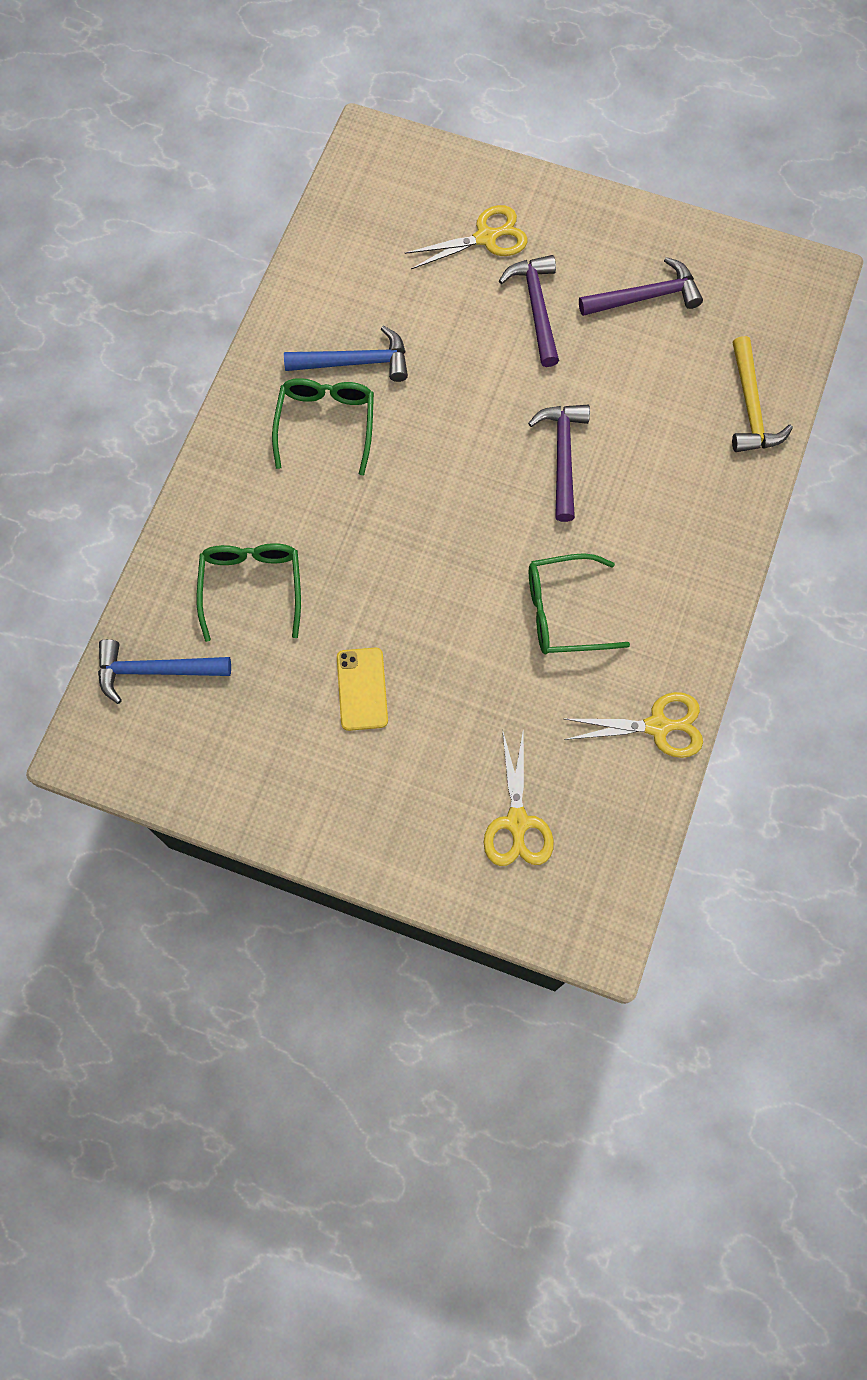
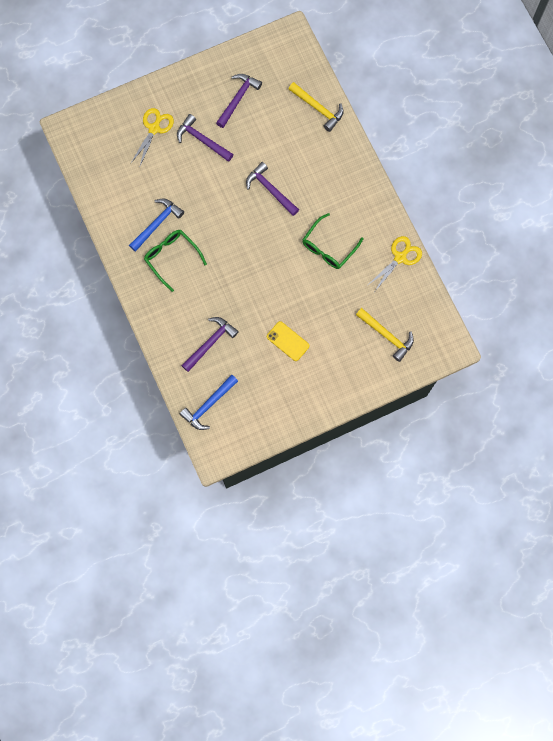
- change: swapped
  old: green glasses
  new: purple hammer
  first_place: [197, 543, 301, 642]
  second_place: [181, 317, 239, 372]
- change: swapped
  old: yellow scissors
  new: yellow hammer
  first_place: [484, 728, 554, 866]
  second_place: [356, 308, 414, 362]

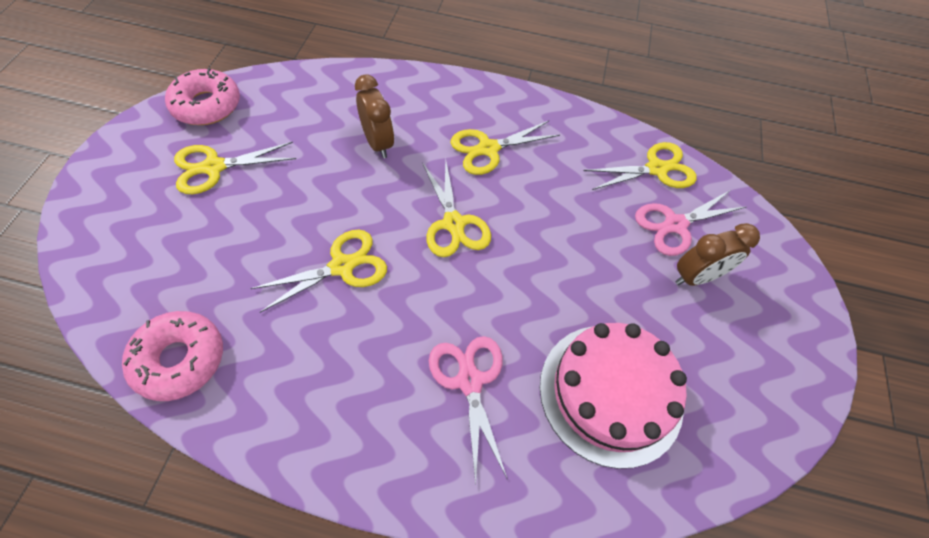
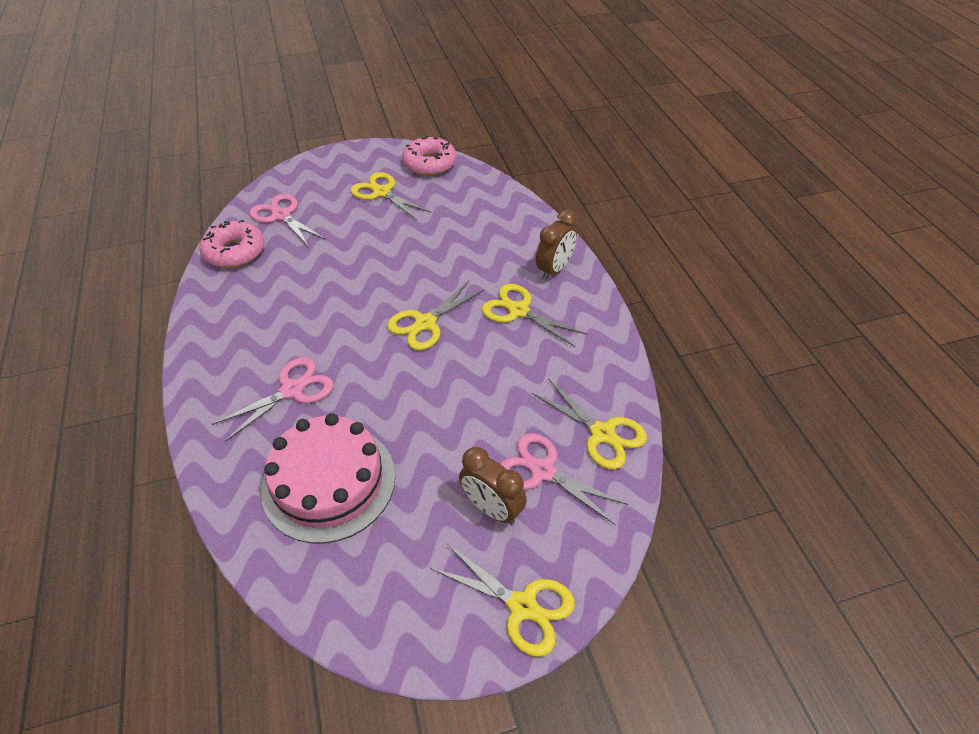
- change: shifted
  old: yellow scissors
  first_place: [250, 230, 387, 313]
  second_place: [430, 544, 575, 657]
- change: shifted
  old: brown clock
  first_place: [355, 74, 394, 158]
  second_place: [536, 210, 577, 280]
- change: new
  new: pink scissors
  second_place: [250, 194, 327, 247]

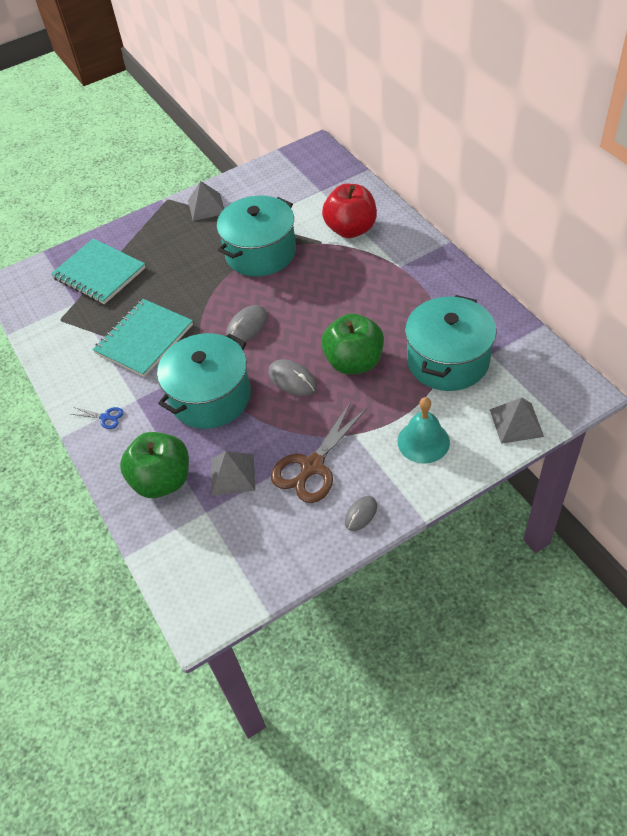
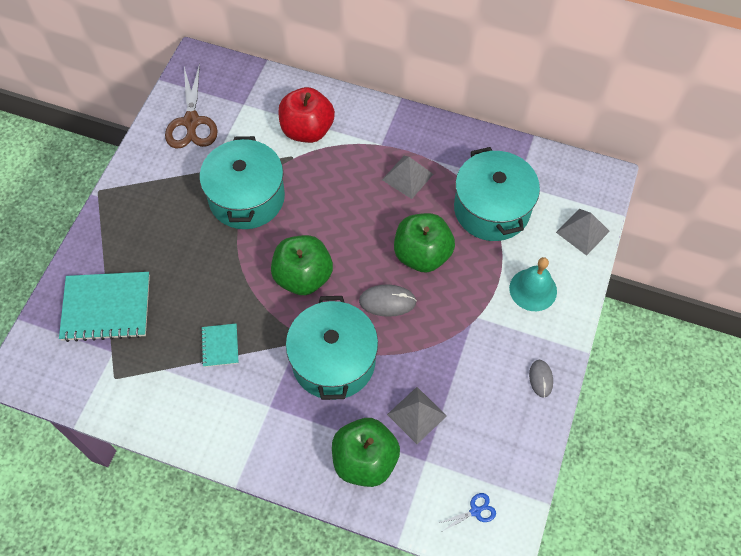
- change: shifted
  old: blue scissors
  first_place: [71, 407, 124, 429]
  second_place: [439, 493, 496, 531]
- change: scaled
  old: turquoise notebook
  first_place: [93, 299, 193, 377]
  second_place: [201, 324, 239, 367]
  factor: 0.5
- change: shifted
  old: grey pyramid
  first_place: [188, 181, 224, 221]
  second_place: [382, 156, 433, 199]
- change: swapped
  old: grey mouse
  new: green apple
  first_place: [226, 305, 268, 345]
  second_place: [271, 235, 333, 295]
- change: shifted
  old: brown scissors
  first_place: [271, 402, 367, 503]
  second_place: [165, 63, 218, 149]

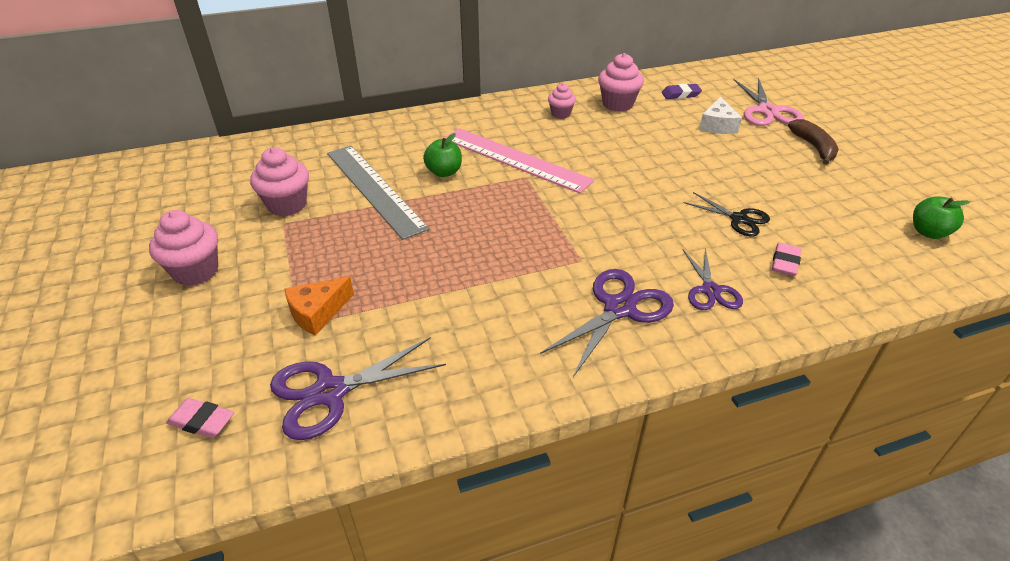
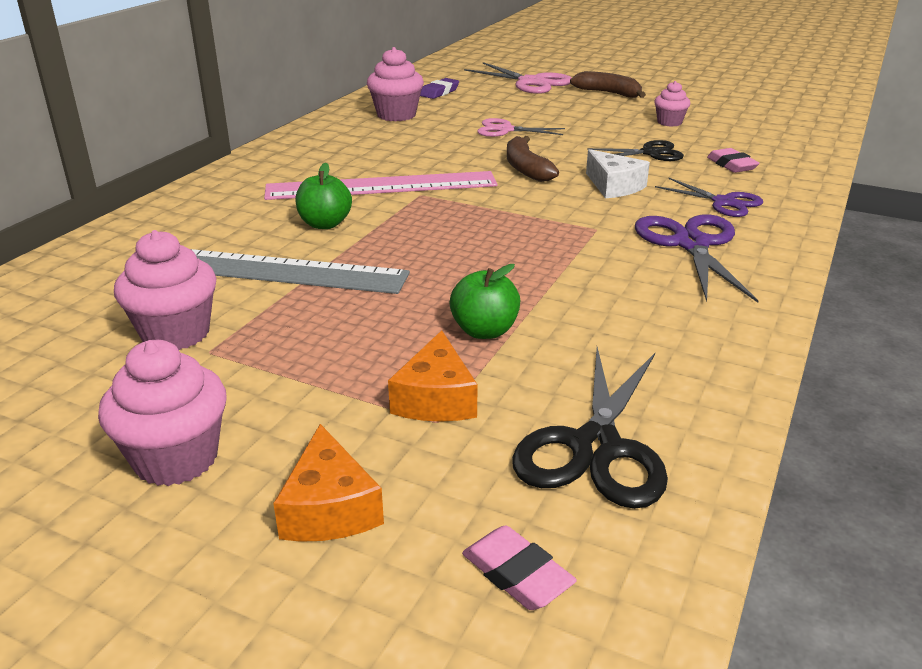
- change: rotated
  old: pink eraser
  first_place: [166, 398, 234, 438]
  second_place: [462, 525, 577, 610]
  degrees: 75
- change: repainted
  old: purple scissors
  new: black scissors
  first_place: [270, 338, 446, 440]
  second_place: [512, 347, 668, 509]
- change: shifted
  old: pink cupcake
  first_place: [548, 83, 576, 119]
  second_place: [654, 81, 691, 126]
- change: shifted
  old: white cheese
  first_place: [699, 97, 742, 134]
  second_place: [586, 149, 650, 199]
- change: shifted
  old: green apple
  first_place: [913, 196, 970, 239]
  second_place: [450, 264, 520, 339]
- change: new
  new: orange cheese
  second_place: [273, 424, 384, 542]
- change: new
  new: pink scissors
  second_place: [477, 118, 565, 137]
- change: new
  new: brown banana
  second_place: [507, 136, 559, 182]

▶ **WHAT YOU SHOULD DO**
Every line above should be copied exactly, apart from any pictures.

▶ **EXERCISE RESULT**
- change: swapped
  old: green glasses
  new: purple hammer
  first_place: [197, 543, 301, 642]
  second_place: [181, 317, 239, 372]
- change: swapped
  old: yellow scissors
  new: yellow hammer
  first_place: [484, 728, 554, 866]
  second_place: [356, 308, 414, 362]

- change: shifted
  old: yellow scissors
  first_place: [250, 230, 387, 313]
  second_place: [430, 544, 575, 657]
- change: shifted
  old: brown clock
  first_place: [355, 74, 394, 158]
  second_place: [536, 210, 577, 280]
- change: new
  new: pink scissors
  second_place: [250, 194, 327, 247]

- change: shifted
  old: blue scissors
  first_place: [71, 407, 124, 429]
  second_place: [439, 493, 496, 531]
- change: scaled
  old: turquoise notebook
  first_place: [93, 299, 193, 377]
  second_place: [201, 324, 239, 367]
  factor: 0.5
- change: shifted
  old: grey pyramid
  first_place: [188, 181, 224, 221]
  second_place: [382, 156, 433, 199]
- change: swapped
  old: grey mouse
  new: green apple
  first_place: [226, 305, 268, 345]
  second_place: [271, 235, 333, 295]
- change: shifted
  old: brown scissors
  first_place: [271, 402, 367, 503]
  second_place: [165, 63, 218, 149]

- change: rotated
  old: pink eraser
  first_place: [166, 398, 234, 438]
  second_place: [462, 525, 577, 610]
  degrees: 75
- change: repainted
  old: purple scissors
  new: black scissors
  first_place: [270, 338, 446, 440]
  second_place: [512, 347, 668, 509]
- change: shifted
  old: pink cupcake
  first_place: [548, 83, 576, 119]
  second_place: [654, 81, 691, 126]
- change: shifted
  old: white cheese
  first_place: [699, 97, 742, 134]
  second_place: [586, 149, 650, 199]
- change: shifted
  old: green apple
  first_place: [913, 196, 970, 239]
  second_place: [450, 264, 520, 339]
- change: new
  new: orange cheese
  second_place: [273, 424, 384, 542]
- change: new
  new: pink scissors
  second_place: [477, 118, 565, 137]
- change: new
  new: brown banana
  second_place: [507, 136, 559, 182]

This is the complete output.